Work instructions:
Could you repeat every record below exactly as written?

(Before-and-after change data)
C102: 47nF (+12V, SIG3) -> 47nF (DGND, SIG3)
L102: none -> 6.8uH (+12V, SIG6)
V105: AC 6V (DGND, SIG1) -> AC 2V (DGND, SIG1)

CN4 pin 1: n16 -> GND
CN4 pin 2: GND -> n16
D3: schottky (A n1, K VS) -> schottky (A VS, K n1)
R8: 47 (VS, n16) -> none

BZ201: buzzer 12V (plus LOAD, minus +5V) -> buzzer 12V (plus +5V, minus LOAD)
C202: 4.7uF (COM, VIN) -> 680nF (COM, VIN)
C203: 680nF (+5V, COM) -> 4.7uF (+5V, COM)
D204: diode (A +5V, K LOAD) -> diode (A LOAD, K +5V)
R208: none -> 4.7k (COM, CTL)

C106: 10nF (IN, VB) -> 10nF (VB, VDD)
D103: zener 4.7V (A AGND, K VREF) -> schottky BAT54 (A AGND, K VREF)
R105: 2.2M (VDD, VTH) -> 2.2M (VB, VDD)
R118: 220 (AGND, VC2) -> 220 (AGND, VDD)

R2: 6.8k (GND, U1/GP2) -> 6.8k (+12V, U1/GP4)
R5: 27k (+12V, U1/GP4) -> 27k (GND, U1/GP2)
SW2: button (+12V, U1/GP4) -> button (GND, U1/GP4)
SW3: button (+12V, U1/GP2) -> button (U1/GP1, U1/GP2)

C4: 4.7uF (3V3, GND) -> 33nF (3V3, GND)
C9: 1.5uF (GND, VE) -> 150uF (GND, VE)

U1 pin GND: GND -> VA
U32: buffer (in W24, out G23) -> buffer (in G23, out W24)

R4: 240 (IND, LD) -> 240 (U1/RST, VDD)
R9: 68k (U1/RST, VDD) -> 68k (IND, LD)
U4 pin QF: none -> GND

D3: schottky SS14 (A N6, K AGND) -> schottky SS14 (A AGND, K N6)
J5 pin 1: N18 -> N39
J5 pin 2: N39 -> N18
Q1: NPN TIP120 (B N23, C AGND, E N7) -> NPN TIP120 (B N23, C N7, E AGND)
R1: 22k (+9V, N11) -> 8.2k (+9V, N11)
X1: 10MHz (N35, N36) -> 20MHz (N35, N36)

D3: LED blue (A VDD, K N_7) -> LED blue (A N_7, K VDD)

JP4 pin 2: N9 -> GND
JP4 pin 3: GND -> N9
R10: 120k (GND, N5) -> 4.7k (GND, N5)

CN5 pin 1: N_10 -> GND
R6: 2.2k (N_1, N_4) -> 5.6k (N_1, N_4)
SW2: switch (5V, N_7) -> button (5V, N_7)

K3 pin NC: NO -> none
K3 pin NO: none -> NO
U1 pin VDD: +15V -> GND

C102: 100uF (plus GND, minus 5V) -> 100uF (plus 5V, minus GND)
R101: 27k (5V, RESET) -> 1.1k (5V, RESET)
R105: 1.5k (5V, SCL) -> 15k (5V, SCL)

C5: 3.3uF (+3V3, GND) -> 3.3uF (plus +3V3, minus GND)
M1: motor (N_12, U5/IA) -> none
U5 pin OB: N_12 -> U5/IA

Answer section:
C102: 47nF (+12V, SIG3) -> 47nF (DGND, SIG3)
L102: none -> 6.8uH (+12V, SIG6)
V105: AC 6V (DGND, SIG1) -> AC 2V (DGND, SIG1)

CN4 pin 1: n16 -> GND
CN4 pin 2: GND -> n16
D3: schottky (A n1, K VS) -> schottky (A VS, K n1)
R8: 47 (VS, n16) -> none

BZ201: buzzer 12V (plus LOAD, minus +5V) -> buzzer 12V (plus +5V, minus LOAD)
C202: 4.7uF (COM, VIN) -> 680nF (COM, VIN)
C203: 680nF (+5V, COM) -> 4.7uF (+5V, COM)
D204: diode (A +5V, K LOAD) -> diode (A LOAD, K +5V)
R208: none -> 4.7k (COM, CTL)

C106: 10nF (IN, VB) -> 10nF (VB, VDD)
D103: zener 4.7V (A AGND, K VREF) -> schottky BAT54 (A AGND, K VREF)
R105: 2.2M (VDD, VTH) -> 2.2M (VB, VDD)
R118: 220 (AGND, VC2) -> 220 (AGND, VDD)

R2: 6.8k (GND, U1/GP2) -> 6.8k (+12V, U1/GP4)
R5: 27k (+12V, U1/GP4) -> 27k (GND, U1/GP2)
SW2: button (+12V, U1/GP4) -> button (GND, U1/GP4)
SW3: button (+12V, U1/GP2) -> button (U1/GP1, U1/GP2)

C4: 4.7uF (3V3, GND) -> 33nF (3V3, GND)
C9: 1.5uF (GND, VE) -> 150uF (GND, VE)

U1 pin GND: GND -> VA
U32: buffer (in W24, out G23) -> buffer (in G23, out W24)

R4: 240 (IND, LD) -> 240 (U1/RST, VDD)
R9: 68k (U1/RST, VDD) -> 68k (IND, LD)
U4 pin QF: none -> GND

D3: schottky SS14 (A N6, K AGND) -> schottky SS14 (A AGND, K N6)
J5 pin 1: N18 -> N39
J5 pin 2: N39 -> N18
Q1: NPN TIP120 (B N23, C AGND, E N7) -> NPN TIP120 (B N23, C N7, E AGND)
R1: 22k (+9V, N11) -> 8.2k (+9V, N11)
X1: 10MHz (N35, N36) -> 20MHz (N35, N36)

D3: LED blue (A VDD, K N_7) -> LED blue (A N_7, K VDD)

JP4 pin 2: N9 -> GND
JP4 pin 3: GND -> N9
R10: 120k (GND, N5) -> 4.7k (GND, N5)

CN5 pin 1: N_10 -> GND
R6: 2.2k (N_1, N_4) -> 5.6k (N_1, N_4)
SW2: switch (5V, N_7) -> button (5V, N_7)

K3 pin NC: NO -> none
K3 pin NO: none -> NO
U1 pin VDD: +15V -> GND

C102: 100uF (plus GND, minus 5V) -> 100uF (plus 5V, minus GND)
R101: 27k (5V, RESET) -> 1.1k (5V, RESET)
R105: 1.5k (5V, SCL) -> 15k (5V, SCL)

C5: 3.3uF (+3V3, GND) -> 3.3uF (plus +3V3, minus GND)
M1: motor (N_12, U5/IA) -> none
U5 pin OB: N_12 -> U5/IA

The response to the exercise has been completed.